═════ Given records ═════

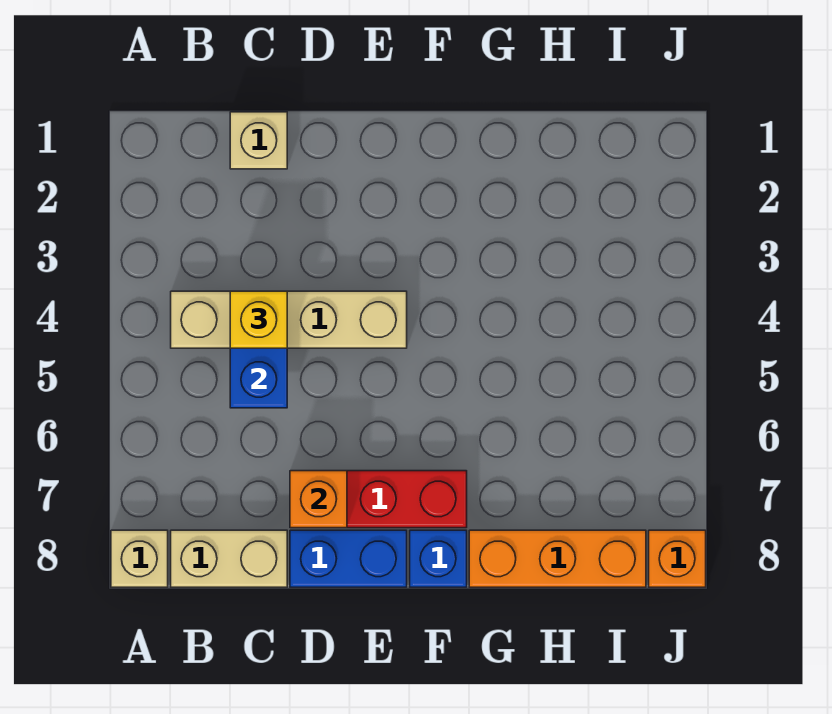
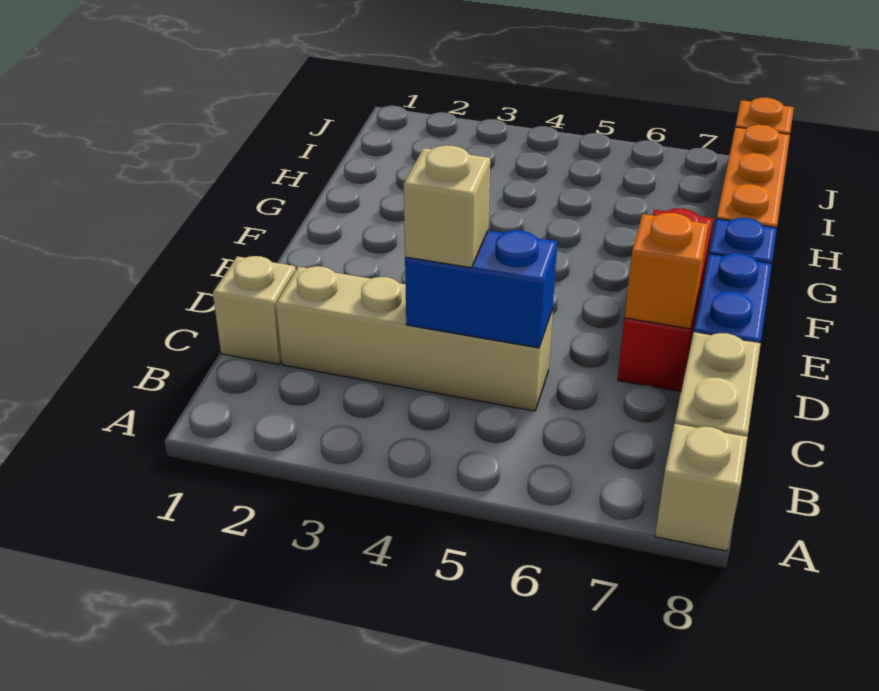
tan brick B4:E4 level 1 -> tan brick C2:C5 level 1
yellow brick C4 level 3 -> tan brick C4 level 3

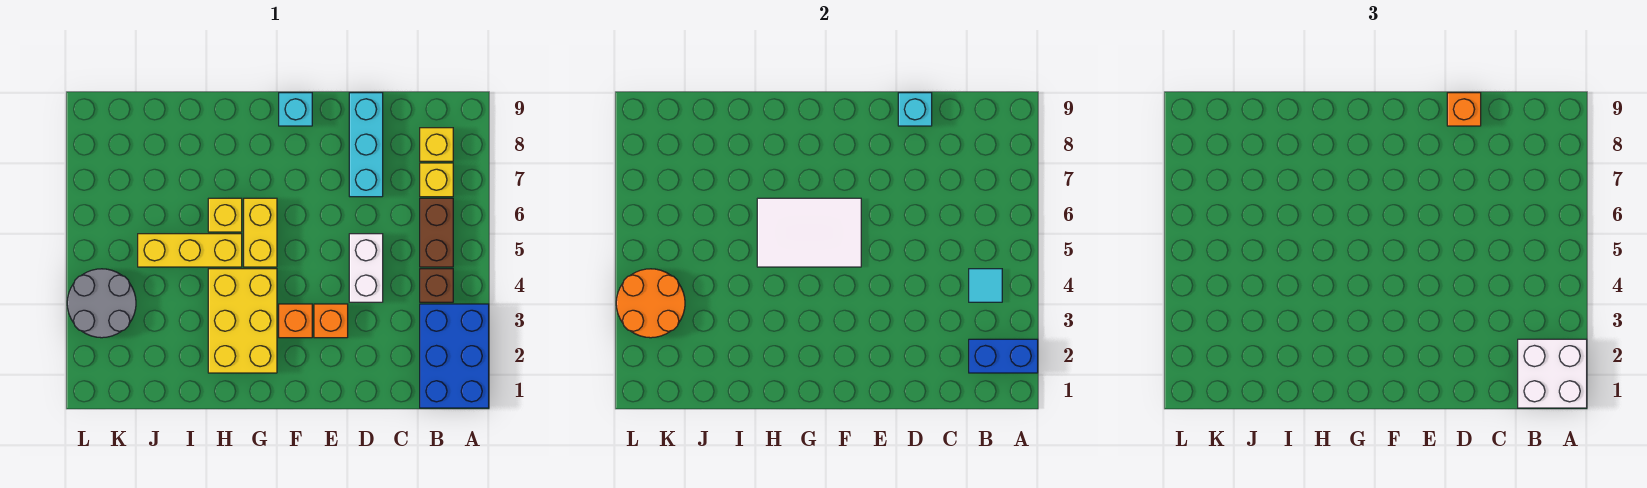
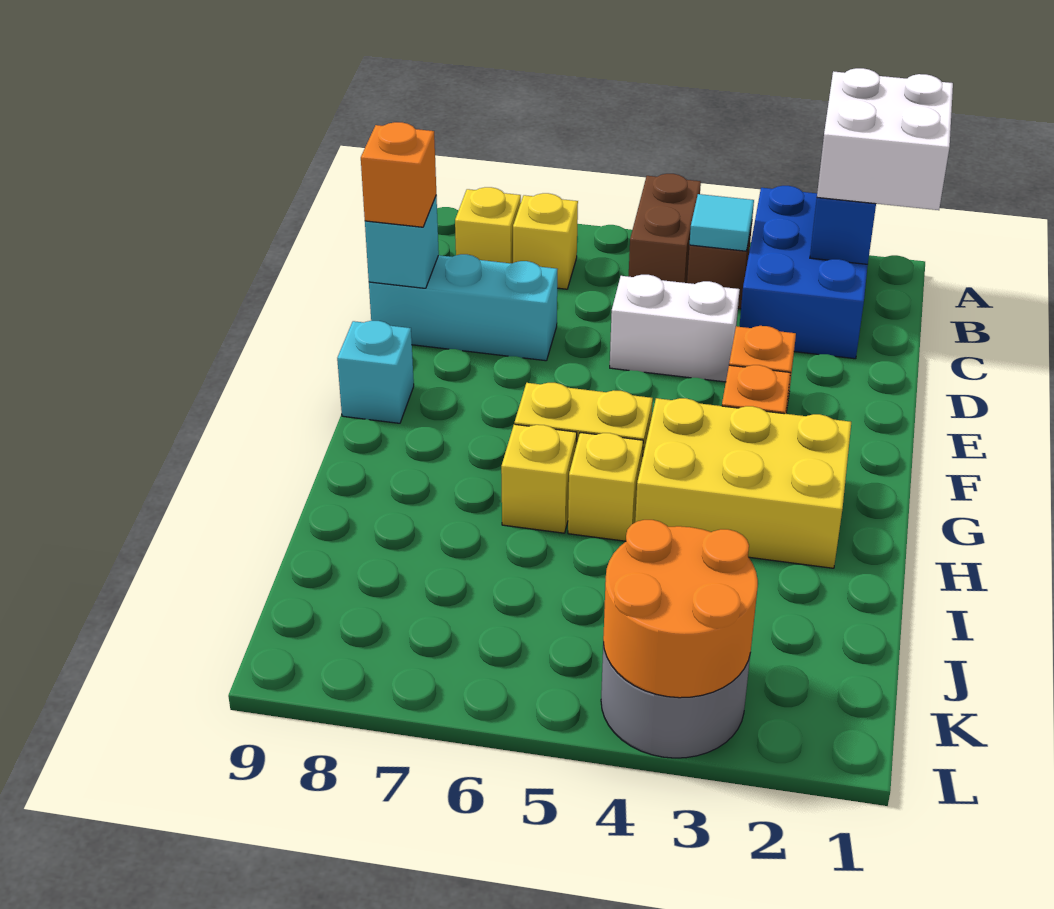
blue brick A1:B3 level 1 -> blue brick A2:C3 level 1
brown brick B5:B6 level 1 -> brown brick A5:B5 level 1
white tile F5:H6 level 2 -> none
yellow brick H5:J5 level 1 -> yellow brick H5 level 1

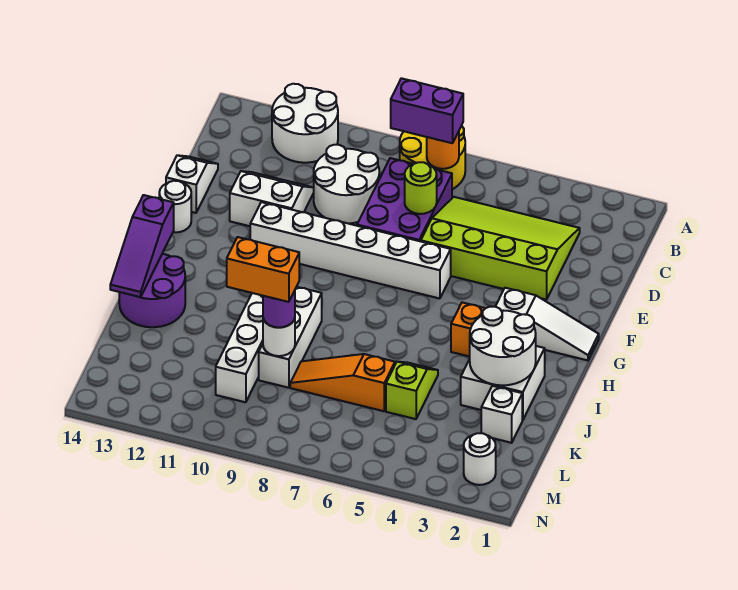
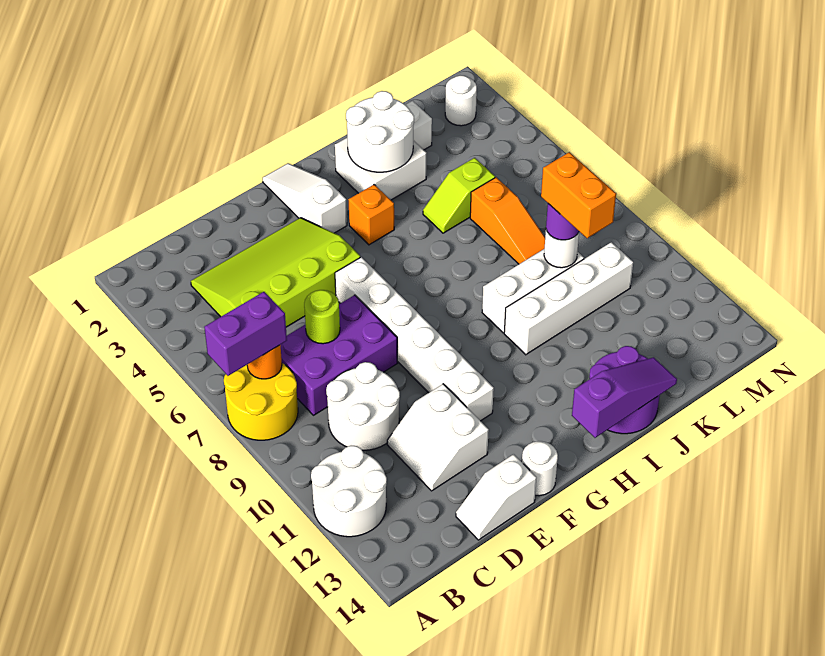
purple brick B7:B8 level 3 -> purple brick A7:B7 level 3
lime slope C3:E6 level 1 top E -> lime slope C3:F5 level 1 top 5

═════

Work instruction: The output should consist of every entry above, printed exactly, with the images removed.

Output below:
tan brick B4:E4 level 1 -> tan brick C2:C5 level 1
yellow brick C4 level 3 -> tan brick C4 level 3

blue brick A1:B3 level 1 -> blue brick A2:C3 level 1
brown brick B5:B6 level 1 -> brown brick A5:B5 level 1
white tile F5:H6 level 2 -> none
yellow brick H5:J5 level 1 -> yellow brick H5 level 1

purple brick B7:B8 level 3 -> purple brick A7:B7 level 3
lime slope C3:E6 level 1 top E -> lime slope C3:F5 level 1 top 5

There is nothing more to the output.